**Aim**
Can you quote exactly the stretch of lines from the one with "Target: adipose tissue." through the final line of the material, both ends included?

**Input records**
━━━━━━━━━━━━━━━━━━━━

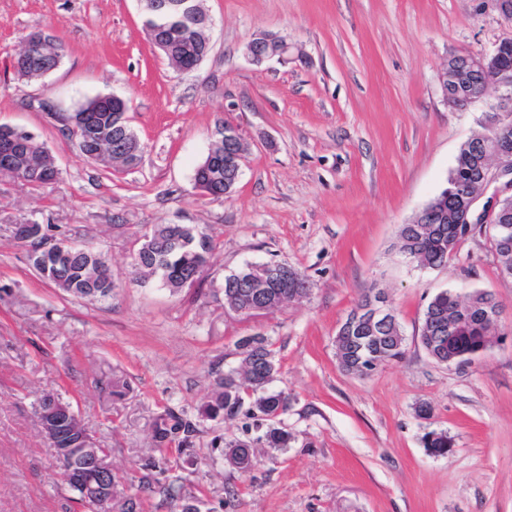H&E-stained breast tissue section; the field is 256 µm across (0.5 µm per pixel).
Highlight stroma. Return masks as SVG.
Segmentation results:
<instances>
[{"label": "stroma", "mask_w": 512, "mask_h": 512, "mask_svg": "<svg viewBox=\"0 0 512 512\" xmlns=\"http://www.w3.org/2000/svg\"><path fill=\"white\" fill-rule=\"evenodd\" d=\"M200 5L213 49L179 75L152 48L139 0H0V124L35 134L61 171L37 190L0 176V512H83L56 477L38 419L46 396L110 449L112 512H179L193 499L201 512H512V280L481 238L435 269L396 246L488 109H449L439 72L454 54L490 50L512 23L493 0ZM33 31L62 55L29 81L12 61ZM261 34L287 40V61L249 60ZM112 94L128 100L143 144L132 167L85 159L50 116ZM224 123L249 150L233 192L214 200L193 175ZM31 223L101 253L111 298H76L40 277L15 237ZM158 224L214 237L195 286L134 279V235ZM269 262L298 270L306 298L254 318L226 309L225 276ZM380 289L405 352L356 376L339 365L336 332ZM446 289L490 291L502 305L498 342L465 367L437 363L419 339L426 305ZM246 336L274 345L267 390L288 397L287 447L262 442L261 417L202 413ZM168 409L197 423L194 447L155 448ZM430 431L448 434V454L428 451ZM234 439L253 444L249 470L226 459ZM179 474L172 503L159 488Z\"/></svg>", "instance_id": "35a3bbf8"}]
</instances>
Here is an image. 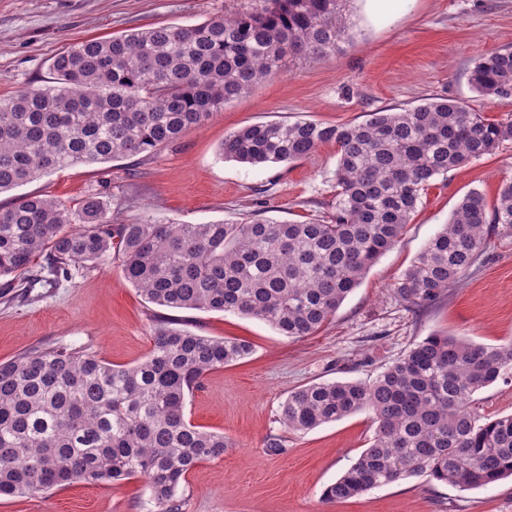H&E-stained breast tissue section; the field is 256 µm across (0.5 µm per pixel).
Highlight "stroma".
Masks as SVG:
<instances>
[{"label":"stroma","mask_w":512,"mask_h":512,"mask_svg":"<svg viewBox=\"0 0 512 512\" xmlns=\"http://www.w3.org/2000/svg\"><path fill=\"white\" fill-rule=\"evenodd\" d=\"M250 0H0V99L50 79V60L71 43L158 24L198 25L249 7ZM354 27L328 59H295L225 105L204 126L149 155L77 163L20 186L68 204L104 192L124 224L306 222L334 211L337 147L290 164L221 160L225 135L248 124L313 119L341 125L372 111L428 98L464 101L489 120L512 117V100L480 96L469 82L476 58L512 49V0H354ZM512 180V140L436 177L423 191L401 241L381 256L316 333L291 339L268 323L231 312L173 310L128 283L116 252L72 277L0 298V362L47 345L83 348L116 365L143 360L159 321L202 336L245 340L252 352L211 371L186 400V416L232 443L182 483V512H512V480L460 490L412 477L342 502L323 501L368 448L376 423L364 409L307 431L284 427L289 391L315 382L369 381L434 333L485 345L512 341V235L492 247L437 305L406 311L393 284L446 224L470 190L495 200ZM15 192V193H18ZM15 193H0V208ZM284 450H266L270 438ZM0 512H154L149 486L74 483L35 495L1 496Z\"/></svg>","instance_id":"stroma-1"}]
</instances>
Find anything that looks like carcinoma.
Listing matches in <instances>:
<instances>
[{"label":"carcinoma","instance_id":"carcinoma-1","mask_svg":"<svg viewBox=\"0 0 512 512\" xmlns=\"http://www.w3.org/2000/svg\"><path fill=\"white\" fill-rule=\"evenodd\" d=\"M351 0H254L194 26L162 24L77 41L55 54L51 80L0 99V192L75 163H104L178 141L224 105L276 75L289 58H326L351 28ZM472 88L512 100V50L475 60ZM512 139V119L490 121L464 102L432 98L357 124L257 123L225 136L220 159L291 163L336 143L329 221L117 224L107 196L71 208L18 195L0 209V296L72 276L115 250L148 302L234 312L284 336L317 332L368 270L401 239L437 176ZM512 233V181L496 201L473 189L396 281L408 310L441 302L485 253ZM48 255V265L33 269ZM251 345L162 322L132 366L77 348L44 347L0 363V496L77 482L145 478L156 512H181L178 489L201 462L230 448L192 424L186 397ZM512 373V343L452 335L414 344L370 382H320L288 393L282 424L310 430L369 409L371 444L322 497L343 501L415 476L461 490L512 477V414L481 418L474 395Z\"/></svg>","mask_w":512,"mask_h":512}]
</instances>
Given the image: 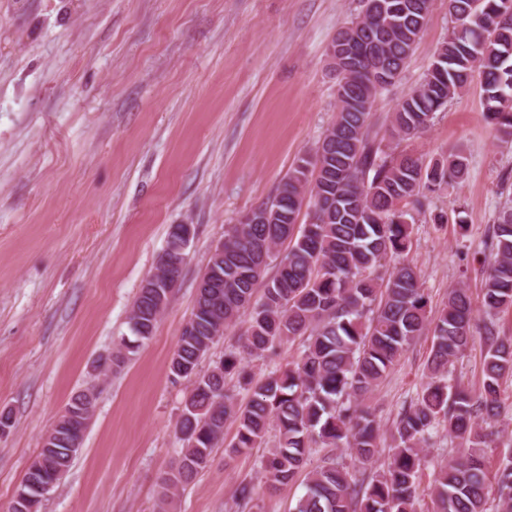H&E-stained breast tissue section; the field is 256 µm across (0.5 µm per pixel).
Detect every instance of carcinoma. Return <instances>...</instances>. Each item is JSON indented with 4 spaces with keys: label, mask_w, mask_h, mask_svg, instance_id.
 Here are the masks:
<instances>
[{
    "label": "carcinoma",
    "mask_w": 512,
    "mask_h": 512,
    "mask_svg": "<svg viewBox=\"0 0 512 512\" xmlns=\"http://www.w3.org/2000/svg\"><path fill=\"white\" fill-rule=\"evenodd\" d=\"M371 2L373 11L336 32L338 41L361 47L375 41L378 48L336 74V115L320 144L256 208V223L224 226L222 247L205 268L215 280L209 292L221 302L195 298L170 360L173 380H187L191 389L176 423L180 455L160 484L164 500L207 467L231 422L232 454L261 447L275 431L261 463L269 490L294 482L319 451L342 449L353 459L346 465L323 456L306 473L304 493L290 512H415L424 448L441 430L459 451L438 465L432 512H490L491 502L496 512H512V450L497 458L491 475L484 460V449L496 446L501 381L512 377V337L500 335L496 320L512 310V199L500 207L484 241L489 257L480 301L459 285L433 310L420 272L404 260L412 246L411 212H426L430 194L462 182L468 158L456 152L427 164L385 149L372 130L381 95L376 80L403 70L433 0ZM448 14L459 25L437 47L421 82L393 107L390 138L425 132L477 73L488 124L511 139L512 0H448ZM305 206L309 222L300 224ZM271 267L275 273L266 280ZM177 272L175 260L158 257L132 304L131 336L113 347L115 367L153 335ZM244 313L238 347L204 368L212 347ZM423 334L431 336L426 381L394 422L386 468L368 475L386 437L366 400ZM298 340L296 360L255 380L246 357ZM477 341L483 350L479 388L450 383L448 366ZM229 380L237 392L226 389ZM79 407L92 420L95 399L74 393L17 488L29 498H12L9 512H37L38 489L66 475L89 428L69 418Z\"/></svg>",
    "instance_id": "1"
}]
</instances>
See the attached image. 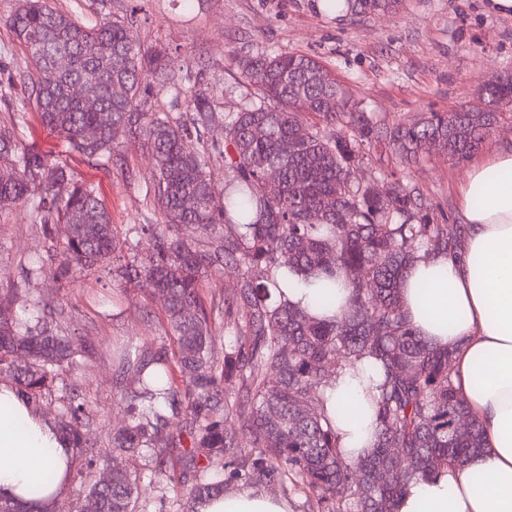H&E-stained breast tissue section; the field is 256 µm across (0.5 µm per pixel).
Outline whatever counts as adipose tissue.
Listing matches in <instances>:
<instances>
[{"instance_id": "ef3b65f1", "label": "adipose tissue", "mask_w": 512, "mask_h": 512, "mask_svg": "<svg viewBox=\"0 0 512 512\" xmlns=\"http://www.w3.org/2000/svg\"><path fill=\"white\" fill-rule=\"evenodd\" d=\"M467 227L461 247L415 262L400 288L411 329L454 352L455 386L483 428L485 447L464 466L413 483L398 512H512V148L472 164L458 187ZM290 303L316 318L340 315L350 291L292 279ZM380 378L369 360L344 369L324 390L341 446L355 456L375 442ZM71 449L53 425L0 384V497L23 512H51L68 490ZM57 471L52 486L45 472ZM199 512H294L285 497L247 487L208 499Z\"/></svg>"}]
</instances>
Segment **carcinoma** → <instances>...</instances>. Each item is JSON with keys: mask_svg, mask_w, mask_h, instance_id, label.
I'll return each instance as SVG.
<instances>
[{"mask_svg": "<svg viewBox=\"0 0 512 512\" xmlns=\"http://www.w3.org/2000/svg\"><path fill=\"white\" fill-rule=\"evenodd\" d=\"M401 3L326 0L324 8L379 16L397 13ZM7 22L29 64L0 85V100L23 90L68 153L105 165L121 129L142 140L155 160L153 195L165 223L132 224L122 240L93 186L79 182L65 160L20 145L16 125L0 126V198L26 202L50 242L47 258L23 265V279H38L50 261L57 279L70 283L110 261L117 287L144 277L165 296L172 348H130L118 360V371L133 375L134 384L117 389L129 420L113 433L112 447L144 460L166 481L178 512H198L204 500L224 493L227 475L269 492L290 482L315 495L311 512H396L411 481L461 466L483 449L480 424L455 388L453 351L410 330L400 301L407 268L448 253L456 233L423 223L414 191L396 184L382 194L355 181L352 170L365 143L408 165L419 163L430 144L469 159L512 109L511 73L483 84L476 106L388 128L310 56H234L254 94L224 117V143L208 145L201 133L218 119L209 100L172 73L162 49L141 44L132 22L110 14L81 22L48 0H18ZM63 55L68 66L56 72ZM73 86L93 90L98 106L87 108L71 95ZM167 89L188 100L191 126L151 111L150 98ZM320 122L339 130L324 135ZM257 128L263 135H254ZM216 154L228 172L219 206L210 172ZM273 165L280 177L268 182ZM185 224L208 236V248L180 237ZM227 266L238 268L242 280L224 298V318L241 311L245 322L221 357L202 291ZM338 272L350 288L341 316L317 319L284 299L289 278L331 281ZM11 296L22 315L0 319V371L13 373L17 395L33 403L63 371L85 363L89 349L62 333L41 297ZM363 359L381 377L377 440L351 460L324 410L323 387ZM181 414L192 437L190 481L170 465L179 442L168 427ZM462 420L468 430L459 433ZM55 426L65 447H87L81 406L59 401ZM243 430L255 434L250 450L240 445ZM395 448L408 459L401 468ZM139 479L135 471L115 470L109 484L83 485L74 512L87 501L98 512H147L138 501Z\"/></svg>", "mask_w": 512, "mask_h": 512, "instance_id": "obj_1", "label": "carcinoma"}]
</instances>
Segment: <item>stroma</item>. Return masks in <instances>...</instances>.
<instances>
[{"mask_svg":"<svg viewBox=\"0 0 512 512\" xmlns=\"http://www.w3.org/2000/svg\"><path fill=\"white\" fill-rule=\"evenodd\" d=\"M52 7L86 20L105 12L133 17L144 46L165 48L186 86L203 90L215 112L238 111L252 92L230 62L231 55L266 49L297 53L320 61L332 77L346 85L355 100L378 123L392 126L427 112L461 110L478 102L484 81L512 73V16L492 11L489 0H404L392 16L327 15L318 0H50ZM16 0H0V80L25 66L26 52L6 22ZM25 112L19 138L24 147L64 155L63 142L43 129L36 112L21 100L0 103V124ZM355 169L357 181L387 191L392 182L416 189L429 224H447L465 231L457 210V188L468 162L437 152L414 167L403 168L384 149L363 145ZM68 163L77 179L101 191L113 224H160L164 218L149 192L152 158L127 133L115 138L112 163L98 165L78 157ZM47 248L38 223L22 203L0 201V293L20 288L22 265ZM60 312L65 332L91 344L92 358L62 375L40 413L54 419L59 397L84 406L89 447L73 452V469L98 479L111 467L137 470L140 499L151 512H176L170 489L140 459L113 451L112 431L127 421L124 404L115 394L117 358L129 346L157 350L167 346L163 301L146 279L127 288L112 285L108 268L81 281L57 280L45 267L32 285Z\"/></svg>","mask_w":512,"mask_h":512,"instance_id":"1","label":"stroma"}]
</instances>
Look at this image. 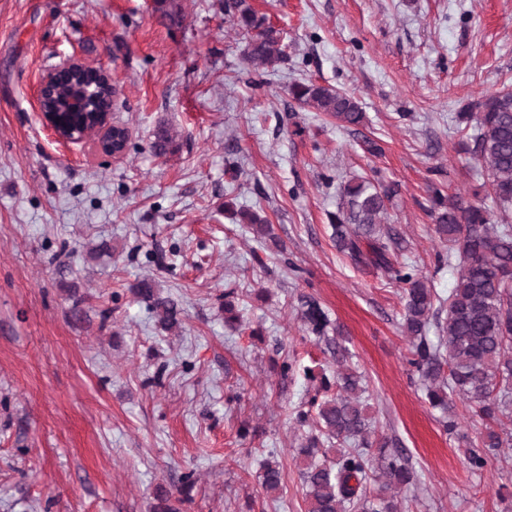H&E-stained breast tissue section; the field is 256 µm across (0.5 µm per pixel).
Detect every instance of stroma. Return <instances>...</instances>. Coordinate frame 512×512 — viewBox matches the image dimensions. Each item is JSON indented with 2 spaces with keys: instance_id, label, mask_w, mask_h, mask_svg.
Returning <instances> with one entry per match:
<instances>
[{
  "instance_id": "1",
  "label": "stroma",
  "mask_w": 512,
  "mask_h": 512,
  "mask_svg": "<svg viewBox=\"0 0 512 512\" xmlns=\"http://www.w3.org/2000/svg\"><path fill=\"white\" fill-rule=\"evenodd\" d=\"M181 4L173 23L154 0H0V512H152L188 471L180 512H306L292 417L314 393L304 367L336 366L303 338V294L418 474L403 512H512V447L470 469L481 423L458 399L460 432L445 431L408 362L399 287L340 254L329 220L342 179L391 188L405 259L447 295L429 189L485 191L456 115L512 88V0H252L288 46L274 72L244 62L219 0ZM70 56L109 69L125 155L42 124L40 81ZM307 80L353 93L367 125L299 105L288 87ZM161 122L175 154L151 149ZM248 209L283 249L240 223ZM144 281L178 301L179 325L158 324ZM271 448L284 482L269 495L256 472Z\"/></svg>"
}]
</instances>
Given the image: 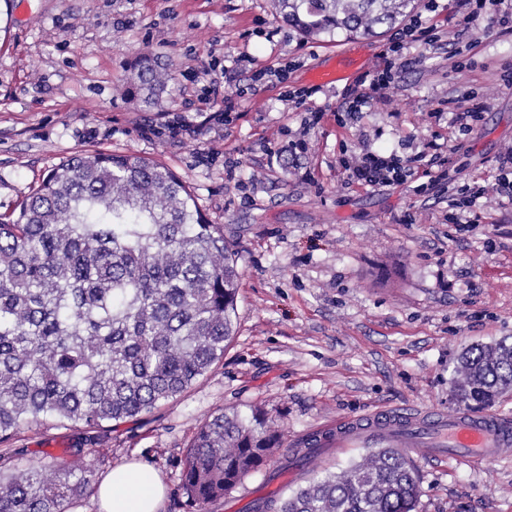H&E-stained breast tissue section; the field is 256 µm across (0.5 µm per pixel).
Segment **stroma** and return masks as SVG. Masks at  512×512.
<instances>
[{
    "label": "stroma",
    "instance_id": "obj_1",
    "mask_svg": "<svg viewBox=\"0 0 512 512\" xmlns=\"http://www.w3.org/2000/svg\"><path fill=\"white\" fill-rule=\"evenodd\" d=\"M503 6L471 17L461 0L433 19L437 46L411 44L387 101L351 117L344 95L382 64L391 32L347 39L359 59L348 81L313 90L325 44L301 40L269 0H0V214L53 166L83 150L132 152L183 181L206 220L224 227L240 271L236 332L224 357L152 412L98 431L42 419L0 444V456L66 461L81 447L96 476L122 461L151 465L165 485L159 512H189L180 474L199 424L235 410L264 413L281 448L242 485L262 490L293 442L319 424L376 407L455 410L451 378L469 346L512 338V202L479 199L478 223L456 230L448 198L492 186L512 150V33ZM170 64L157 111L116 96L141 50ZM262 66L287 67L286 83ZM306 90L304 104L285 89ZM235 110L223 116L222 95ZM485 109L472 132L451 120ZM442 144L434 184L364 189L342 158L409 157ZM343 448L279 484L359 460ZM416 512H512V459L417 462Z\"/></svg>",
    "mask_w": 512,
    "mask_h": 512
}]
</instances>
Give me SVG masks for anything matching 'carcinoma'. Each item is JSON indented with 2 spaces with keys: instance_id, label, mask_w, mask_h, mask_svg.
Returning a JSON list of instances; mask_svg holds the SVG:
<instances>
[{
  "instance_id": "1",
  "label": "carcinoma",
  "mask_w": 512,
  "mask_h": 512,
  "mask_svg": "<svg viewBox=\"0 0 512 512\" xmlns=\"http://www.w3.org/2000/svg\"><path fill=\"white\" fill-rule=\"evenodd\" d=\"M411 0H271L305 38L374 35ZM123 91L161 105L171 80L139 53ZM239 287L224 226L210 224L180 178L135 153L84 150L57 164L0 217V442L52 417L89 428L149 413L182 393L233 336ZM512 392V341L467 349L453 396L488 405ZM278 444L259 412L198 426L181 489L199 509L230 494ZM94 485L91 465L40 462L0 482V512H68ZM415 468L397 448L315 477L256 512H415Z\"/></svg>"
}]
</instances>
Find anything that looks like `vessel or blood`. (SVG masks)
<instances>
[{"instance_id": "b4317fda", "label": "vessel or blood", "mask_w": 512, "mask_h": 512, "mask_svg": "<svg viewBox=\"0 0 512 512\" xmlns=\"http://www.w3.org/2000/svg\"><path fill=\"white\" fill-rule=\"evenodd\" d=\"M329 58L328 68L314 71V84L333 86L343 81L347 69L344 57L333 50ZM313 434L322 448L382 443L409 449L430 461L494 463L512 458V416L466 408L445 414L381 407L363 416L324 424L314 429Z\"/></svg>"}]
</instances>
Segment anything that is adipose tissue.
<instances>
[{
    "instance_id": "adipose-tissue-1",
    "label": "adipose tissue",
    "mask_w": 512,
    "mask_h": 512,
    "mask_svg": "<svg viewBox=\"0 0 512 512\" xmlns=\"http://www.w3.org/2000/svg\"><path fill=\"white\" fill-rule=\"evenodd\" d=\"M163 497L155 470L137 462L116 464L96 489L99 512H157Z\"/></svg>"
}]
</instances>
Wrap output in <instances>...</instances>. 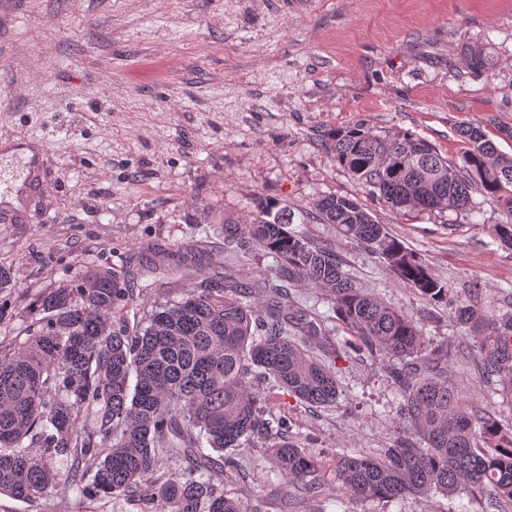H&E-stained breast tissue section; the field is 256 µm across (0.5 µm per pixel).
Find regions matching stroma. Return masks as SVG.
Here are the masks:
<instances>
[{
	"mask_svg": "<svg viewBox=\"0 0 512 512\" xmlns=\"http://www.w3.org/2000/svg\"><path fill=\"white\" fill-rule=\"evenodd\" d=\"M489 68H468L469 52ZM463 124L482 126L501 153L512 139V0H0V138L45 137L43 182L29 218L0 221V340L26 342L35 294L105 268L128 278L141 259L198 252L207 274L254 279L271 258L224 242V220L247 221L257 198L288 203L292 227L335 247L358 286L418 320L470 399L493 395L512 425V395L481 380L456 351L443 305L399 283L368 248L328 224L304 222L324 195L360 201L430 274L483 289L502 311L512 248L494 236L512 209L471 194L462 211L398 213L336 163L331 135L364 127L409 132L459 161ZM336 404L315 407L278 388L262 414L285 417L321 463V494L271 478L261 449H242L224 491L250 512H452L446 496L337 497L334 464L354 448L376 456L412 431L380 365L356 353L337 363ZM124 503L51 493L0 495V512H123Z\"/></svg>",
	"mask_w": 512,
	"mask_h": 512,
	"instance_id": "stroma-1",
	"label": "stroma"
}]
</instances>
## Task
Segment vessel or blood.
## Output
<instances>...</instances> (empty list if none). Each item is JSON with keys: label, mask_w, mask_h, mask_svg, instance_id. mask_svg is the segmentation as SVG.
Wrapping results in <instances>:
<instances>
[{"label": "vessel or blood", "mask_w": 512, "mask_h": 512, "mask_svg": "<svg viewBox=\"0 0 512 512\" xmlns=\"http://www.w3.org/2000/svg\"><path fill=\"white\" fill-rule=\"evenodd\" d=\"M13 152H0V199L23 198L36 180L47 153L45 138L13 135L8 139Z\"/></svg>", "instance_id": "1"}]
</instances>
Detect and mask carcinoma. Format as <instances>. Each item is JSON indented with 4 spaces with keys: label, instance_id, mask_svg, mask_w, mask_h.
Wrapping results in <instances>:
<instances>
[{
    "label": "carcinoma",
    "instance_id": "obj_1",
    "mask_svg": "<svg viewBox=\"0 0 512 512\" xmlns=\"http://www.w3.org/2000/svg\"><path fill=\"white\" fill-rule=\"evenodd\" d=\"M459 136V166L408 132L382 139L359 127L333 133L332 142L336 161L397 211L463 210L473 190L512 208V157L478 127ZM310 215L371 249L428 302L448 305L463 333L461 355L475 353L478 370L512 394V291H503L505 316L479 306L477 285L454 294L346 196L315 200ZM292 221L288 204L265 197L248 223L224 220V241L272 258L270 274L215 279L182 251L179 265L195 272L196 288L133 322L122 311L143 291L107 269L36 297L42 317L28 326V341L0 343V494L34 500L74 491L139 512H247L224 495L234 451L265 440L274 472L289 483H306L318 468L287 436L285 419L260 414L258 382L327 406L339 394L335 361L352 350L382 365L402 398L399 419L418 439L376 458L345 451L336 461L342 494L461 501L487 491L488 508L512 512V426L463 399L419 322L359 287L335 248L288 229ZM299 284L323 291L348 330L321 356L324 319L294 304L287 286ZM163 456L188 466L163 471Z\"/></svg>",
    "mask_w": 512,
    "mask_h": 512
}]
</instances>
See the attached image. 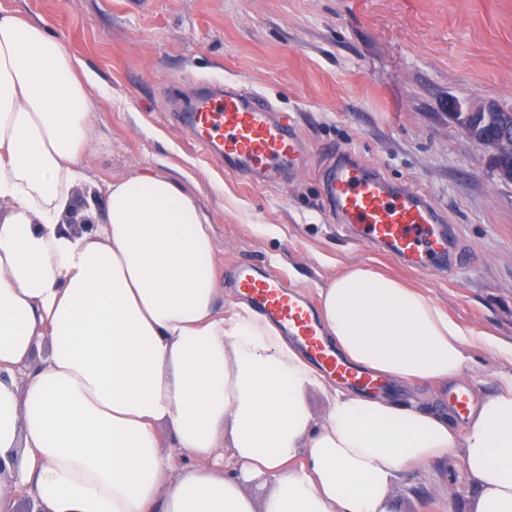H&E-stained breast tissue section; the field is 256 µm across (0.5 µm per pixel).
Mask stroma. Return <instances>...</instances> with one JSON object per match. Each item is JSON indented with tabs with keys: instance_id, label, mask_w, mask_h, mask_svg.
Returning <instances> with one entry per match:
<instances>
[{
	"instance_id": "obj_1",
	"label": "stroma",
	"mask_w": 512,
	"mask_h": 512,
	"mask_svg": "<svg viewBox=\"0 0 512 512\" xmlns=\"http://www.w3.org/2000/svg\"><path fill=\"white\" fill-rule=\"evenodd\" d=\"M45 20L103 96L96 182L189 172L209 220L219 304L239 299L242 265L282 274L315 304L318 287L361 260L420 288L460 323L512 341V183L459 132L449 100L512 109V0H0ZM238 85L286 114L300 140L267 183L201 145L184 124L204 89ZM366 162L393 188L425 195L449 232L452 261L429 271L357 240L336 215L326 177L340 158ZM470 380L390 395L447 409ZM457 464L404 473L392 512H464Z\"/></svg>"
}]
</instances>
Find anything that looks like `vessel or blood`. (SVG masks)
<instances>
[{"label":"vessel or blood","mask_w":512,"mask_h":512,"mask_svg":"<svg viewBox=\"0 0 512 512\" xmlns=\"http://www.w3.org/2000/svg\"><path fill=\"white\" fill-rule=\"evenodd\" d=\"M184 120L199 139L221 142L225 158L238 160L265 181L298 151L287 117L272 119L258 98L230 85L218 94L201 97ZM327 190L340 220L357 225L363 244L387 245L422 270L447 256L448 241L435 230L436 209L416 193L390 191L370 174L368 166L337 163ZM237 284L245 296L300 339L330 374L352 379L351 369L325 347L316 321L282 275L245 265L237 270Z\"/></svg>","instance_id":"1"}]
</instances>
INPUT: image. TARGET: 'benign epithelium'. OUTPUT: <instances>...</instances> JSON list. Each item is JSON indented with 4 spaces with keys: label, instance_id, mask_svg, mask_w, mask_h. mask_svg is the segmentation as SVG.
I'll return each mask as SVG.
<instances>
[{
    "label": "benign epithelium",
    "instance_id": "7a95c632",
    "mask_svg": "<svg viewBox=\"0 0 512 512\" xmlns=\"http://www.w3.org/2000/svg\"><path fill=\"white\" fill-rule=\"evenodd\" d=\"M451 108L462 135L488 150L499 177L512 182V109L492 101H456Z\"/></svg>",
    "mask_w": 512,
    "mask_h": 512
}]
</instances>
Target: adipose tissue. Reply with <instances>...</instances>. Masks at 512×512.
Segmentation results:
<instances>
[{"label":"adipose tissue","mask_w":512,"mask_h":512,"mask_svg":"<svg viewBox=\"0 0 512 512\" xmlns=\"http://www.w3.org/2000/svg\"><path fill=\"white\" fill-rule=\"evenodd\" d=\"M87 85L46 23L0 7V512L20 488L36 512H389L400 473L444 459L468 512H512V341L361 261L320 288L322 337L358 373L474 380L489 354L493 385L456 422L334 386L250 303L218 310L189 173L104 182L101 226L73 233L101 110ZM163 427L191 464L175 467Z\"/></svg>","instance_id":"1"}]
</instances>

━━━━━━━━━━━━━━━━━━━━

**Written answer**
Target: adipose tissue. Reply with <instances>...</instances>. Masks at 512×512.
Segmentation results:
<instances>
[{"label":"adipose tissue","mask_w":512,"mask_h":512,"mask_svg":"<svg viewBox=\"0 0 512 512\" xmlns=\"http://www.w3.org/2000/svg\"><path fill=\"white\" fill-rule=\"evenodd\" d=\"M87 85L46 23L0 7V512L20 488L36 512H389L400 473L444 459L468 512H512V341L361 261L320 288L322 337L358 373L474 380L489 354L493 385L456 422L334 386L250 303L218 310L189 173L104 182L101 226L73 233L101 110ZM163 427L191 464L175 467Z\"/></svg>","instance_id":"1"}]
</instances>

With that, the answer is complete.